- _What to work on_: Scan the records below and say how many lines include the word "degrees", giving no other text.

- _Source records_:
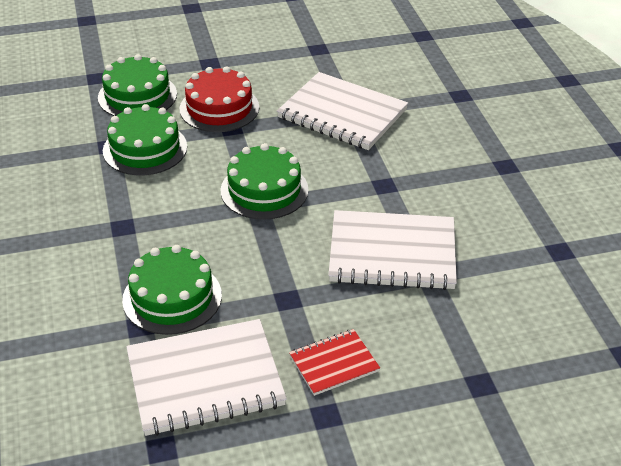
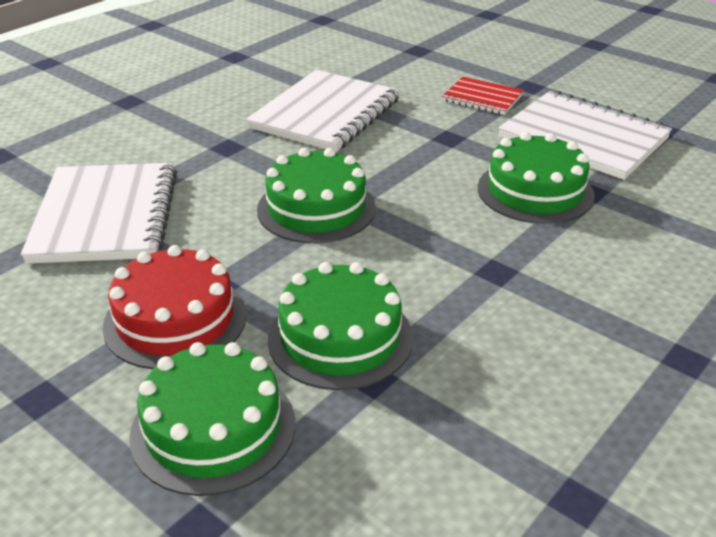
camera: 125 degrees left, 5 degrees down
white notebook [328,210,457,290] -> white notebook turned 60 degrees clockwise [246,70,400,152]

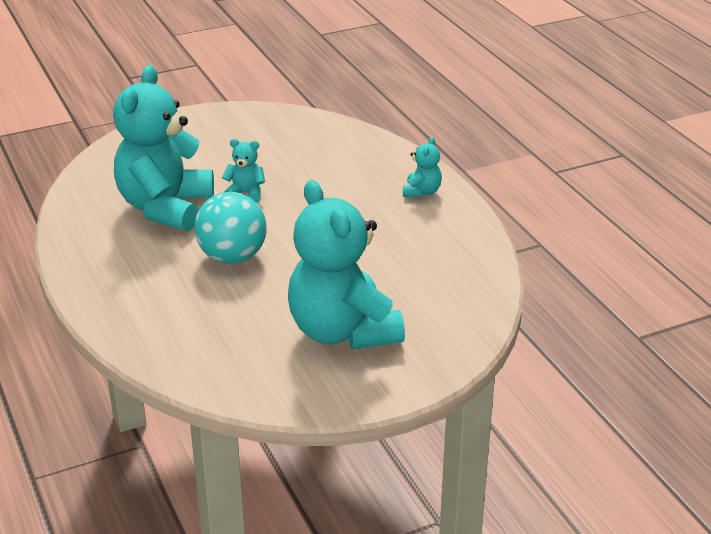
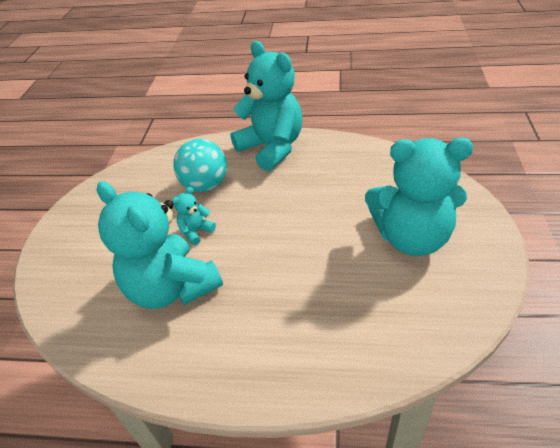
camera: 55 degrees left, 10 degrees up
turquoise ball [194,192,267,264] -> turquoise ball moved to [173,139,227,192]
turquoise teddy bear [403,137,442,198] -> turquoise teddy bear [230,41,302,171], size x2.39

- _Solution to this exercise_: 3